→ WORK REQUIRED:
Searching the material below, find each line that includes the word "brick", and copy it.
**** GIVEN DATA
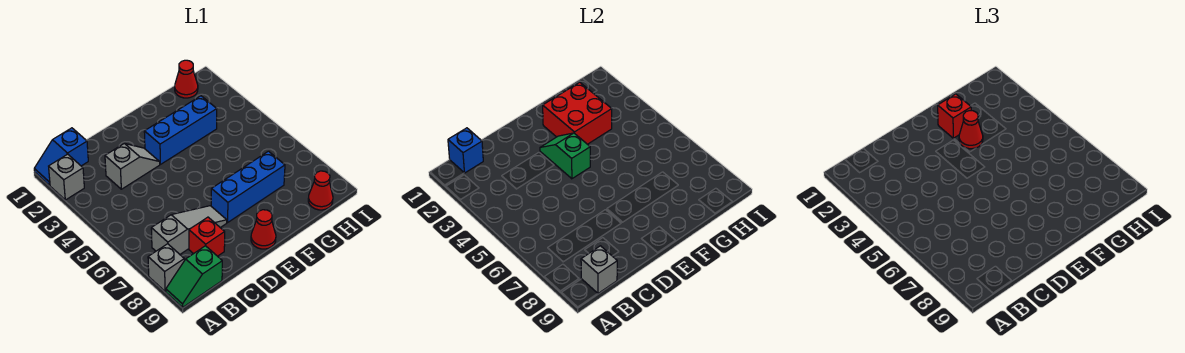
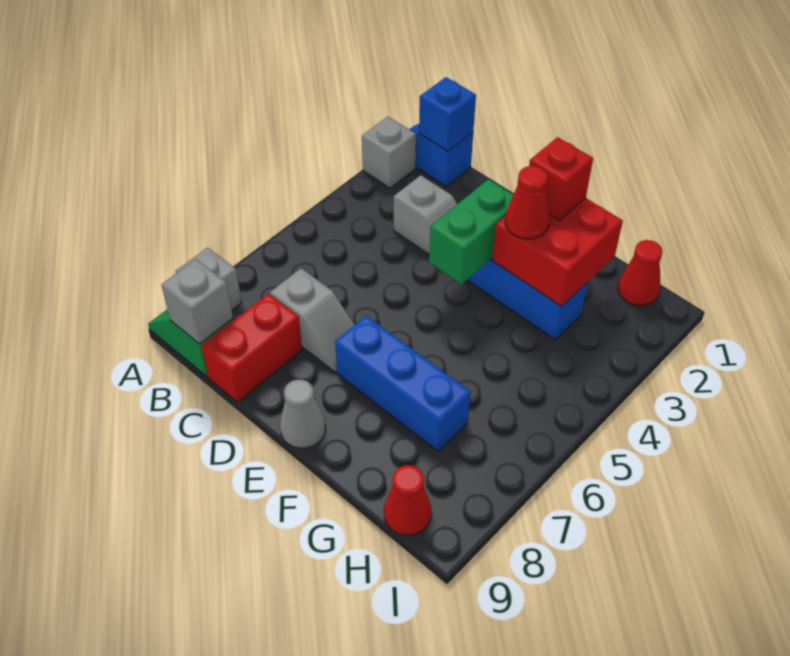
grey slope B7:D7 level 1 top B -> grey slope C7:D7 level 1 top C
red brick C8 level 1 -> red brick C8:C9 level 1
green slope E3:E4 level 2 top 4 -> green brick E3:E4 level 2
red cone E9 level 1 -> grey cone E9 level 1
********
→ SOLVED EXERCISE:
red brick C8 level 1 -> red brick C8:C9 level 1
green slope E3:E4 level 2 top 4 -> green brick E3:E4 level 2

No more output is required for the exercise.